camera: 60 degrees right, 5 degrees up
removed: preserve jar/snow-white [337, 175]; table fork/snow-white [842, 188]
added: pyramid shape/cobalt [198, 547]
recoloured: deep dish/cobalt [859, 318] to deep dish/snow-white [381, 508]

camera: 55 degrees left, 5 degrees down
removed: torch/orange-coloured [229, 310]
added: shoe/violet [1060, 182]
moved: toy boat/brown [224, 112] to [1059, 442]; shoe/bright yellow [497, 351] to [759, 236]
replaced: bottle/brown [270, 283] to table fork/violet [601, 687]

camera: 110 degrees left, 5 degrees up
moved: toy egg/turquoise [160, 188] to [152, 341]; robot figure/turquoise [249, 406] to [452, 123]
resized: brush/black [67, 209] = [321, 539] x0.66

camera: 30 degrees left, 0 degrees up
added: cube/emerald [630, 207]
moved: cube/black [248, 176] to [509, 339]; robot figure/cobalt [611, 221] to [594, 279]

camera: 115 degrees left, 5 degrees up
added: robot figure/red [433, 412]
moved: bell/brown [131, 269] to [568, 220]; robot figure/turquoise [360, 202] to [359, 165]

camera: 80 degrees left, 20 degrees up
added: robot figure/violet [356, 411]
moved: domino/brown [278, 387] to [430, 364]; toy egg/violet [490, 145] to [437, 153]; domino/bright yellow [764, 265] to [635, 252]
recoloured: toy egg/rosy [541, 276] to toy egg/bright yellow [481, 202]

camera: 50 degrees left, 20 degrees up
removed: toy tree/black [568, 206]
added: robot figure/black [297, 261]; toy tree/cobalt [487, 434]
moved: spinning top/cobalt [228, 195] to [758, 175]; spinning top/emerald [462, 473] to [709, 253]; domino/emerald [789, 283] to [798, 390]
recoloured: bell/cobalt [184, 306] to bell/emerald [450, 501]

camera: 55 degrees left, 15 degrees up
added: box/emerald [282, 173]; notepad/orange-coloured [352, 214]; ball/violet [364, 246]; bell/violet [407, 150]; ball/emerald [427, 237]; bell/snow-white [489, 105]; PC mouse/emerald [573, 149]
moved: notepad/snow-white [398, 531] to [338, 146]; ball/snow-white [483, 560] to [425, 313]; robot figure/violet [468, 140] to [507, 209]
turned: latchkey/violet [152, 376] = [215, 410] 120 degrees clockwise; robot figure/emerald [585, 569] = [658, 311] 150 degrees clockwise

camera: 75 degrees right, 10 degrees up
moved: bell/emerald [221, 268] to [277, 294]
# # # #
Problem statement
Produce an identical printout of the material above.

Response to the task
camera: 60 degrees right, 5 degrees up
removed: preserve jar/snow-white [337, 175]; table fork/snow-white [842, 188]
added: pyramid shape/cobalt [198, 547]
recoloured: deep dish/cobalt [859, 318] to deep dish/snow-white [381, 508]

camera: 55 degrees left, 5 degrees down
removed: torch/orange-coloured [229, 310]
added: shoe/violet [1060, 182]
moved: toy boat/brown [224, 112] to [1059, 442]; shoe/bright yellow [497, 351] to [759, 236]
replaced: bottle/brown [270, 283] to table fork/violet [601, 687]

camera: 110 degrees left, 5 degrees up
moved: toy egg/turquoise [160, 188] to [152, 341]; robot figure/turquoise [249, 406] to [452, 123]
resized: brush/black [67, 209] = [321, 539] x0.66

camera: 30 degrees left, 0 degrees up
added: cube/emerald [630, 207]
moved: cube/black [248, 176] to [509, 339]; robot figure/cobalt [611, 221] to [594, 279]

camera: 115 degrees left, 5 degrees up
added: robot figure/red [433, 412]
moved: bell/brown [131, 269] to [568, 220]; robot figure/turquoise [360, 202] to [359, 165]

camera: 80 degrees left, 20 degrees up
added: robot figure/violet [356, 411]
moved: domino/brown [278, 387] to [430, 364]; toy egg/violet [490, 145] to [437, 153]; domino/bright yellow [764, 265] to [635, 252]
recoloured: toy egg/rosy [541, 276] to toy egg/bright yellow [481, 202]

camera: 50 degrees left, 20 degrees up
removed: toy tree/black [568, 206]
added: robot figure/black [297, 261]; toy tree/cobalt [487, 434]
moved: spinning top/cobalt [228, 195] to [758, 175]; spinning top/emerald [462, 473] to [709, 253]; domino/emerald [789, 283] to [798, 390]
recoloured: bell/cobalt [184, 306] to bell/emerald [450, 501]

camera: 55 degrees left, 15 degrees up
added: box/emerald [282, 173]; notepad/orange-coloured [352, 214]; ball/violet [364, 246]; bell/violet [407, 150]; ball/emerald [427, 237]; bell/snow-white [489, 105]; PC mouse/emerald [573, 149]
moved: notepad/snow-white [398, 531] to [338, 146]; ball/snow-white [483, 560] to [425, 313]; robot figure/violet [468, 140] to [507, 209]
turned: latchkey/violet [152, 376] = [215, 410] 120 degrees clockwise; robot figure/emerald [585, 569] = [658, 311] 150 degrees clockwise

camera: 75 degrees right, 10 degrees up
moved: bell/emerald [221, 268] to [277, 294]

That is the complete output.